-- Activity --
After locating the line that contains "swapped | orange-coloured_egg_shape" in the records below, write out exactly that line and each line after it through the one that contains "repainted | royal_purple_toadstool", and nothing else.

** Information given follows **

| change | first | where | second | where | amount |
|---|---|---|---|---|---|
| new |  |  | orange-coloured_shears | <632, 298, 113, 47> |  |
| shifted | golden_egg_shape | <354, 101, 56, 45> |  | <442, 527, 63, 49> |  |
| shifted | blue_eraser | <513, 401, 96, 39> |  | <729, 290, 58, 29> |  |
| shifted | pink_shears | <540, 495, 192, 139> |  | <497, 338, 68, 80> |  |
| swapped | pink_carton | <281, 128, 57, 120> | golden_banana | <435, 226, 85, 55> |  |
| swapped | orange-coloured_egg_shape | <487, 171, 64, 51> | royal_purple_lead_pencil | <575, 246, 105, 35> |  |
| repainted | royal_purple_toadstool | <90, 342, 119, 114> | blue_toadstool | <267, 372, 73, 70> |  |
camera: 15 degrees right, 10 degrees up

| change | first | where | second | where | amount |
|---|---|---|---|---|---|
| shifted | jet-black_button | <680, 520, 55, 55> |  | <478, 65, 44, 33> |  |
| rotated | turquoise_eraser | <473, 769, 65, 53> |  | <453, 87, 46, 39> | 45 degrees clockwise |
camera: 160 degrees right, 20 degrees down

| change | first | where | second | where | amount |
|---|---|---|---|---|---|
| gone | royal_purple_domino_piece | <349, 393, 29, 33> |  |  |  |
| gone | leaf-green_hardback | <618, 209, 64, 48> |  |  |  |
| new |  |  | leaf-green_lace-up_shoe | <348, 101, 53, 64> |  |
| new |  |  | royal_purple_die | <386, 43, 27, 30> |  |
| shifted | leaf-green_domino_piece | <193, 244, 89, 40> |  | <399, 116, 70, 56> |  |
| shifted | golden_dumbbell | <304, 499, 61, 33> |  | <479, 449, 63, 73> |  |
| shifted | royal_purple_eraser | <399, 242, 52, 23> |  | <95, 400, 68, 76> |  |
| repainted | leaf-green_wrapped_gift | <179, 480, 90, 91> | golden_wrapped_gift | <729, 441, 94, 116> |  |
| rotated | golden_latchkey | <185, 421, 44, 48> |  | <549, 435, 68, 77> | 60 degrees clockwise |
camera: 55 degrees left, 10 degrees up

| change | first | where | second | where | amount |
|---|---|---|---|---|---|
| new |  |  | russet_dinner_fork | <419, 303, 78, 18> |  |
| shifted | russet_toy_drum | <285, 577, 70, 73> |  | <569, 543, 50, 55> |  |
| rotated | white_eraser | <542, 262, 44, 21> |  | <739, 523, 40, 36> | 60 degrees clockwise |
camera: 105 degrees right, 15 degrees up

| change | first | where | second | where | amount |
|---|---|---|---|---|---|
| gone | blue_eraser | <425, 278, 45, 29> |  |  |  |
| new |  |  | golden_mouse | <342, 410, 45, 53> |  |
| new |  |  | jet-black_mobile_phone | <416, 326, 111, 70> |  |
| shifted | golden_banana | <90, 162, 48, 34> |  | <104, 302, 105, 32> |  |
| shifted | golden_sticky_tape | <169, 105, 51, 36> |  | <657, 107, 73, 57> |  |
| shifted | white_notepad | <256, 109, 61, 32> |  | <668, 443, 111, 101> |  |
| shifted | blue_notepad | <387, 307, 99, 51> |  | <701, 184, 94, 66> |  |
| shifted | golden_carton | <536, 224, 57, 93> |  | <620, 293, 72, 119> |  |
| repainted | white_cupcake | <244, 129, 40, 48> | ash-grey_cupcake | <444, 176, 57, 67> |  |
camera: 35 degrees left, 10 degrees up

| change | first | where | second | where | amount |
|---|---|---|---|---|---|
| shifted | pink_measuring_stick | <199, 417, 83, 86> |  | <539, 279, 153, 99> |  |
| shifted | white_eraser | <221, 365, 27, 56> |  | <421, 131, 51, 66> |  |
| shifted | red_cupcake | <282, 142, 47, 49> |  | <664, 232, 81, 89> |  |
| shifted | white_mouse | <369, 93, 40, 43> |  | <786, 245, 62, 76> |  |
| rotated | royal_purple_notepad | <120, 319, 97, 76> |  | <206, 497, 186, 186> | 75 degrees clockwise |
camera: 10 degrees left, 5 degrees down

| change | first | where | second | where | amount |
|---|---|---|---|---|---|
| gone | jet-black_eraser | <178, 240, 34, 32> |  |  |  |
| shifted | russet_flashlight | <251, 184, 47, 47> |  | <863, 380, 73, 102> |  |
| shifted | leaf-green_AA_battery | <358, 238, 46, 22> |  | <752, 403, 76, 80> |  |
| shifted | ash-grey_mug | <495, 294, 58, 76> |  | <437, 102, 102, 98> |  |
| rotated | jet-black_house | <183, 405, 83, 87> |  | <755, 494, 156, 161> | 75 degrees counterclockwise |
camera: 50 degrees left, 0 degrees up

** End of Information given **

-- Answer box --
| swapped | orange-coloured_egg_shape | <487, 171, 64, 51> | royal_purple_lead_pencil | <575, 246, 105, 35> |  |
| repainted | royal_purple_toadstool | <90, 342, 119, 114> | blue_toadstool | <267, 372, 73, 70> |  |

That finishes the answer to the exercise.